• _Problem statement_:
Retype, exactly as they appear below, the lines between the line holding "R1: 1.1k (SEL0, VDD) -> 6.8k (SEL0, VDD)" and the line holding "U203 pin DIS: DIS -> PULSE", both ends included.

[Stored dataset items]
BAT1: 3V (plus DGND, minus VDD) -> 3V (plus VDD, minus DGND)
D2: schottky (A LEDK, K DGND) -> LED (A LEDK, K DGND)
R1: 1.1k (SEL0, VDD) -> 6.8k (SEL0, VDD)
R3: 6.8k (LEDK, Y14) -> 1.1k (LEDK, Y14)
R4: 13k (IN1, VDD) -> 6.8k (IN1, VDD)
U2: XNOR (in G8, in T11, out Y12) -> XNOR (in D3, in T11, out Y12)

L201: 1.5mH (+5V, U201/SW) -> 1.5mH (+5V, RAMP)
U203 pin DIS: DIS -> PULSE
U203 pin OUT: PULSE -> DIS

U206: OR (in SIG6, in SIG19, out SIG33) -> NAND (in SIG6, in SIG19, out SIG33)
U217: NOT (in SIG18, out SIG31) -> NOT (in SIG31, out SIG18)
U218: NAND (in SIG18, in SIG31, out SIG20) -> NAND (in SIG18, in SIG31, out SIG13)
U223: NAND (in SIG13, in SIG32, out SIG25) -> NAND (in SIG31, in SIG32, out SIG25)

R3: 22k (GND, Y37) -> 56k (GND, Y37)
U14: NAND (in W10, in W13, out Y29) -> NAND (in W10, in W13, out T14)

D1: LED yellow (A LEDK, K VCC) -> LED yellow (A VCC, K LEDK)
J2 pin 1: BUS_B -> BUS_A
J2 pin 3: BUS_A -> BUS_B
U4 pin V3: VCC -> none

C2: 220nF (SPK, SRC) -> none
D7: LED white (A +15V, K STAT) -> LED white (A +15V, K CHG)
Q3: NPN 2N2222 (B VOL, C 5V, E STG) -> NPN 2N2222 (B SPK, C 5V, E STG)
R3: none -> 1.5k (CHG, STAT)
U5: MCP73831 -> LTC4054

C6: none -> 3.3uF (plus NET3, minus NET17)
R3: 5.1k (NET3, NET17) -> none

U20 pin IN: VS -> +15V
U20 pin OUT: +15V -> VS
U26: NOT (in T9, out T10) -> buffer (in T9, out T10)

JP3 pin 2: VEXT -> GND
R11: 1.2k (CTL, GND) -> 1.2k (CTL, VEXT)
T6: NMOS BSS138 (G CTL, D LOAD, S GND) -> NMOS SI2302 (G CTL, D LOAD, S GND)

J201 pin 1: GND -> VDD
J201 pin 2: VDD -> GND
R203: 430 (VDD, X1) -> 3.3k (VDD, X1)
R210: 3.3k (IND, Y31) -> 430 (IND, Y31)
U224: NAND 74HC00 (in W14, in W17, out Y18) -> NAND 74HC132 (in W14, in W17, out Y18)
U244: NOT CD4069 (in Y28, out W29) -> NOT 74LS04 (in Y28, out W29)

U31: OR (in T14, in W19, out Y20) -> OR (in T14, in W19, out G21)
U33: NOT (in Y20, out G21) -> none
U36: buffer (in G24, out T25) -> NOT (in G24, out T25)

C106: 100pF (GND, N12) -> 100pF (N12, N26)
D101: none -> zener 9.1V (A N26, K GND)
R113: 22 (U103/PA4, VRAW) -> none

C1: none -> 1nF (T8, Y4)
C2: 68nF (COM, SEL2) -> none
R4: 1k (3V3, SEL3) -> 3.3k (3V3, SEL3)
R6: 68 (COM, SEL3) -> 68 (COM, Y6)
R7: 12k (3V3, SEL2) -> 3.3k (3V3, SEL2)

• _Answer to the exercise_:
R1: 1.1k (SEL0, VDD) -> 6.8k (SEL0, VDD)
R3: 6.8k (LEDK, Y14) -> 1.1k (LEDK, Y14)
R4: 13k (IN1, VDD) -> 6.8k (IN1, VDD)
U2: XNOR (in G8, in T11, out Y12) -> XNOR (in D3, in T11, out Y12)

L201: 1.5mH (+5V, U201/SW) -> 1.5mH (+5V, RAMP)
U203 pin DIS: DIS -> PULSE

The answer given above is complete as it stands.